● PROBLEM DETAILS: Starting at the line that contains "J3 pin 2: NET6 -> AGND" and ending at the line that contains "U26: XNOR (in", the lines below are to be given again exactly, with nothing added.

● DATA EXTRACT:
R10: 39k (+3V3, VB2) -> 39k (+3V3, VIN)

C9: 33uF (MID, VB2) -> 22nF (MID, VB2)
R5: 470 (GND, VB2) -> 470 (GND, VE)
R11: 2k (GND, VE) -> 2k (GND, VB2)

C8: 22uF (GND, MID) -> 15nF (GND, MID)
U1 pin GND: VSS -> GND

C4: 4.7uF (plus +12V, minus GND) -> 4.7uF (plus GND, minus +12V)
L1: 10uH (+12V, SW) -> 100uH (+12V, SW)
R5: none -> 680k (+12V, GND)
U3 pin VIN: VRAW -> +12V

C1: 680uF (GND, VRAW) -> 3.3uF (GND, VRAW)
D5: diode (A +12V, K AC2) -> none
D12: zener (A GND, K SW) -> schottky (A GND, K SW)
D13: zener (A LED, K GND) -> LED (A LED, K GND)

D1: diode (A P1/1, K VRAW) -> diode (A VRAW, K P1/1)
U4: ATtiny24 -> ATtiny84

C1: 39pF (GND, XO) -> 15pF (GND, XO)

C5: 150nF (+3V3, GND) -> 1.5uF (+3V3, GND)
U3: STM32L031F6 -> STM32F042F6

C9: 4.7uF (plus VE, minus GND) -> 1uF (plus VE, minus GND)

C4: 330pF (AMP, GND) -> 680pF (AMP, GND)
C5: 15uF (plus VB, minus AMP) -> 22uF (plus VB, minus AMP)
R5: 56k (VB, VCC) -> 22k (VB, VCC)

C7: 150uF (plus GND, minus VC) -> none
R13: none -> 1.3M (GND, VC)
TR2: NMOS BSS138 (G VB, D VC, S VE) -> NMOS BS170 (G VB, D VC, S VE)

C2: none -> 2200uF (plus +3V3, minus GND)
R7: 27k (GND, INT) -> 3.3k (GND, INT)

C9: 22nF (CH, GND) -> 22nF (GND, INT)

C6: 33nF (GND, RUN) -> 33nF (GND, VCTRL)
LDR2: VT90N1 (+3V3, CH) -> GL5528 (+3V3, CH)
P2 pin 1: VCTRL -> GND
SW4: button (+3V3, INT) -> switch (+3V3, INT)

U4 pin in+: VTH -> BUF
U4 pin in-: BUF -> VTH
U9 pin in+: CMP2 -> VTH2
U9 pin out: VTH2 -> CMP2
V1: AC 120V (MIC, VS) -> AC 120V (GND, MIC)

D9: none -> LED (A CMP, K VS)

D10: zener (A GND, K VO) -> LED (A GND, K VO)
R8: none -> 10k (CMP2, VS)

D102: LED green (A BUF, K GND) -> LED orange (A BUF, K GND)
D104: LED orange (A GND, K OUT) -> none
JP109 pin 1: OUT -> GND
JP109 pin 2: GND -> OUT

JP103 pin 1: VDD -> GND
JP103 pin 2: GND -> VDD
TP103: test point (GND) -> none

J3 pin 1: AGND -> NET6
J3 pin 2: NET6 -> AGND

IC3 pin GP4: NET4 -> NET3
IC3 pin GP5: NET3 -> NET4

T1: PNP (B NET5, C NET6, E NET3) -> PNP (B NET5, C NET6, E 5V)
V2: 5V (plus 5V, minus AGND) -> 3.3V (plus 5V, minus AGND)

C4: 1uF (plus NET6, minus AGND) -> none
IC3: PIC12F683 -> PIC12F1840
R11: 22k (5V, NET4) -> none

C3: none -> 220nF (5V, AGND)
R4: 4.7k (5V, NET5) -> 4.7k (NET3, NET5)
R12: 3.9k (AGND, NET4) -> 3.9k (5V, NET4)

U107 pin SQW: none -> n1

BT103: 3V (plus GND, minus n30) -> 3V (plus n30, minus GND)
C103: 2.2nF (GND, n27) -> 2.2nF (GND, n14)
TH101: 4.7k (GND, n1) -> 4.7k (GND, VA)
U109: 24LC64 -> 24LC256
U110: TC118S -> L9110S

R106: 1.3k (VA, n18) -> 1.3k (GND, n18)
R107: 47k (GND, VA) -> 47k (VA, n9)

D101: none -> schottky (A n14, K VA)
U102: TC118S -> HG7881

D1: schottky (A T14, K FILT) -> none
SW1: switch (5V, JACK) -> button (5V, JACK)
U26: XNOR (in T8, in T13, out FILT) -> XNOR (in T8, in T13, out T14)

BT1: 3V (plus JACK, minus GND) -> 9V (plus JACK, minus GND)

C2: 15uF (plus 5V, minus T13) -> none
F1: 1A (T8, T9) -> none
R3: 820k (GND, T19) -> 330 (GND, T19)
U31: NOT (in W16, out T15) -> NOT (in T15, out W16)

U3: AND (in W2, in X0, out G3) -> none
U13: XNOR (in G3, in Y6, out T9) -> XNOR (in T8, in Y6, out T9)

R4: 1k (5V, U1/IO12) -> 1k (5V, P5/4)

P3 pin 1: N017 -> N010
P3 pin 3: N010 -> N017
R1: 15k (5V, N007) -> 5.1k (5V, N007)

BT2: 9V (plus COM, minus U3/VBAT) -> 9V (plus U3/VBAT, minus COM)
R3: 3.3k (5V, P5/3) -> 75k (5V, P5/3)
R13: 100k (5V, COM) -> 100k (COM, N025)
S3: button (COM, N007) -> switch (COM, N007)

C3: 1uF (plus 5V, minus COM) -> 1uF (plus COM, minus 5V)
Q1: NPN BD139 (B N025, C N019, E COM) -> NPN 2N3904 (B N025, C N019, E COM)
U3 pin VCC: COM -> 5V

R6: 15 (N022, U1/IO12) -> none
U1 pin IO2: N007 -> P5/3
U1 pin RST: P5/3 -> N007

● RESPONSE BELOW:
J3 pin 2: NET6 -> AGND

IC3 pin GP4: NET4 -> NET3
IC3 pin GP5: NET3 -> NET4

T1: PNP (B NET5, C NET6, E NET3) -> PNP (B NET5, C NET6, E 5V)
V2: 5V (plus 5V, minus AGND) -> 3.3V (plus 5V, minus AGND)

C4: 1uF (plus NET6, minus AGND) -> none
IC3: PIC12F683 -> PIC12F1840
R11: 22k (5V, NET4) -> none

C3: none -> 220nF (5V, AGND)
R4: 4.7k (5V, NET5) -> 4.7k (NET3, NET5)
R12: 3.9k (AGND, NET4) -> 3.9k (5V, NET4)

U107 pin SQW: none -> n1

BT103: 3V (plus GND, minus n30) -> 3V (plus n30, minus GND)
C103: 2.2nF (GND, n27) -> 2.2nF (GND, n14)
TH101: 4.7k (GND, n1) -> 4.7k (GND, VA)
U109: 24LC64 -> 24LC256
U110: TC118S -> L9110S

R106: 1.3k (VA, n18) -> 1.3k (GND, n18)
R107: 47k (GND, VA) -> 47k (VA, n9)

D101: none -> schottky (A n14, K VA)
U102: TC118S -> HG7881

D1: schottky (A T14, K FILT) -> none
SW1: switch (5V, JACK) -> button (5V, JACK)
U26: XNOR (in T8, in T13, out FILT) -> XNOR (in T8, in T13, out T14)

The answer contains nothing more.